• **The task**: Everything in the records below is to be reproduced exactly, apart from the images.
---------- Study material ----------
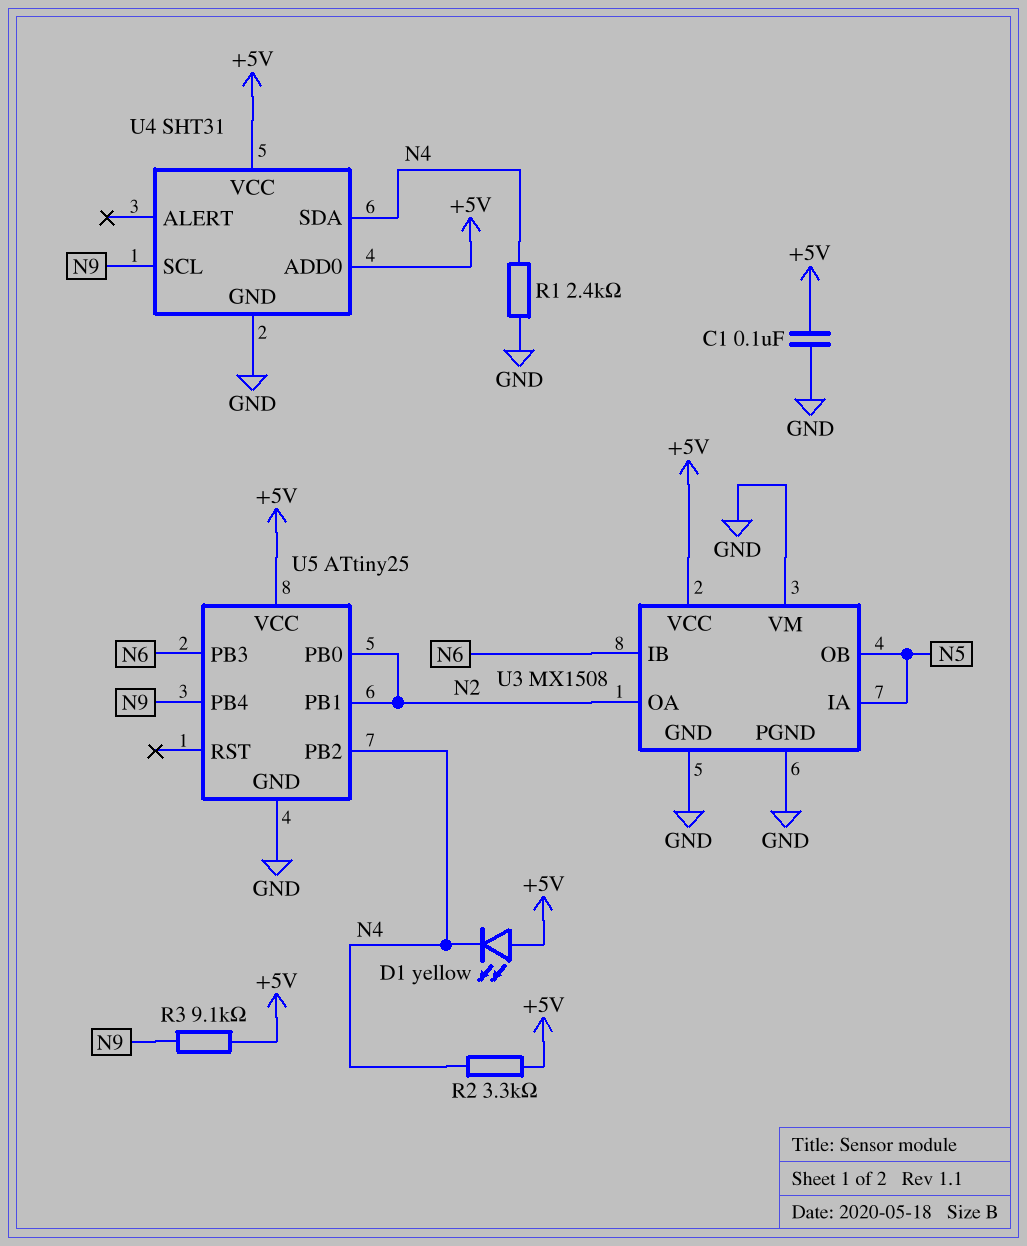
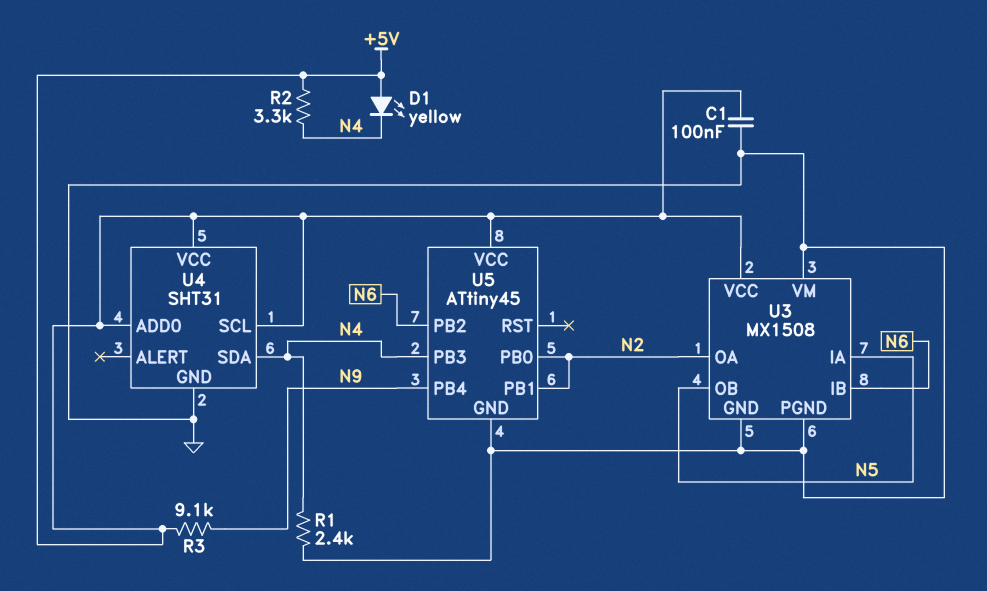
U4 pin SCL: N9 -> +5V
U5: ATtiny25 -> ATtiny45
U5 pin PB2: N4 -> N6
U5 pin PB3: N6 -> N4

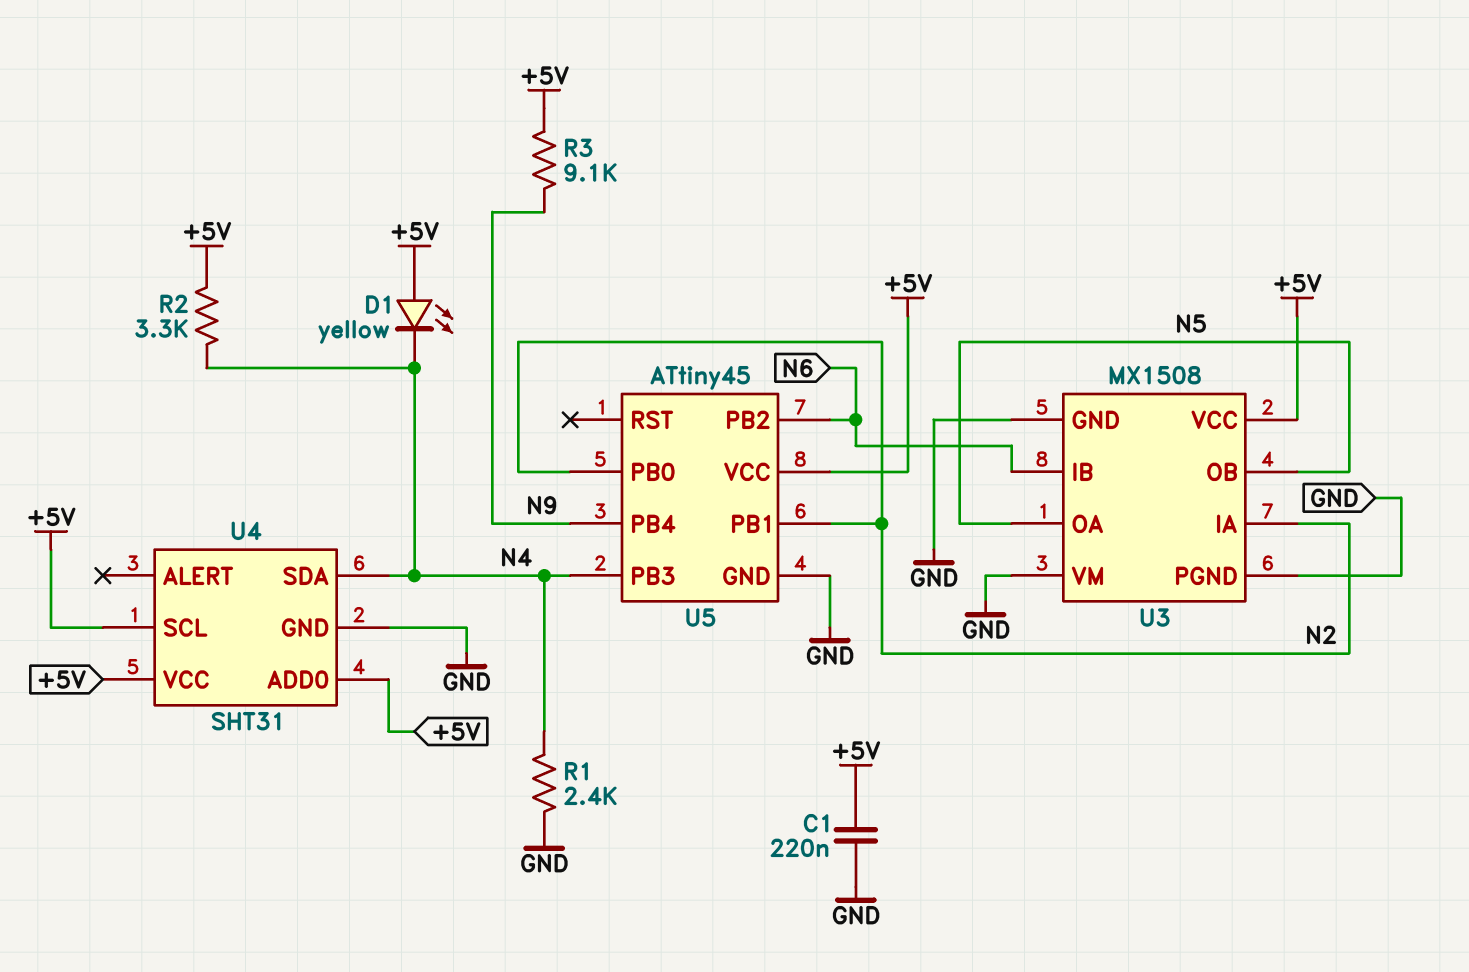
C1: 100nF (+5V, GND) -> 220nF (+5V, GND)
U3 pin IA: N5 -> N2
U3 pin OA: N2 -> N5

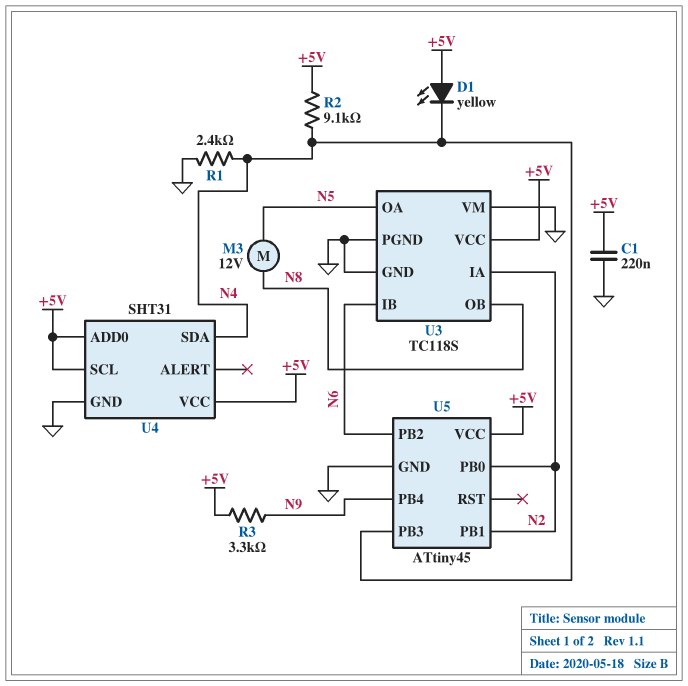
M3: none -> motor 12V (N5, N8)
R2: 3.3k (+5V, N4) -> 9.1k (+5V, N4)
R3: 9.1k (+5V, N9) -> 3.3k (+5V, N9)
U3: MX1508 -> TC118S
U3 pin OB: N5 -> N8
----------
• **Completed task**:
U4 pin SCL: N9 -> +5V
U5: ATtiny25 -> ATtiny45
U5 pin PB2: N4 -> N6
U5 pin PB3: N6 -> N4

C1: 100nF (+5V, GND) -> 220nF (+5V, GND)
U3 pin IA: N5 -> N2
U3 pin OA: N2 -> N5

M3: none -> motor 12V (N5, N8)
R2: 3.3k (+5V, N4) -> 9.1k (+5V, N4)
R3: 9.1k (+5V, N9) -> 3.3k (+5V, N9)
U3: MX1508 -> TC118S
U3 pin OB: N5 -> N8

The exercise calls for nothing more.